* [Exercise details]:
Return the following data exactly, with all pictures left out.

* [Given material]:
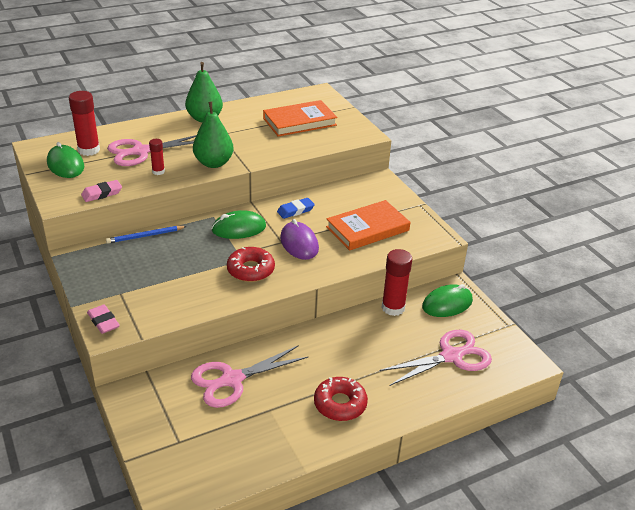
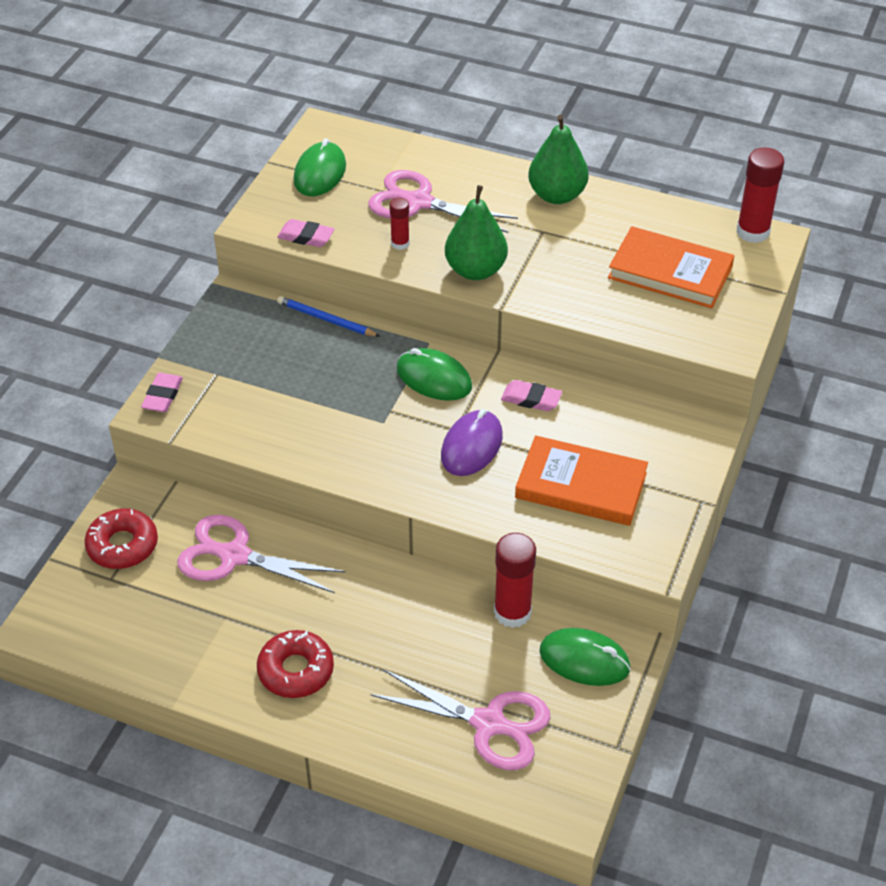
camera: 50 degrees right, 10 degrees up
(89, 150) = (368, 166): red glue stick -> red glue stick (752, 232)
(250, 270) = (373, 441): red donut -> red donut (122, 545)
(295, 210) = (531, 399): blue eraser -> pink eraser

* [Output]:
camera: 50 degrees right, 10 degrees up
(89, 150) = (368, 166): red glue stick -> red glue stick (752, 232)
(250, 270) = (373, 441): red donut -> red donut (122, 545)
(295, 210) = (531, 399): blue eraser -> pink eraser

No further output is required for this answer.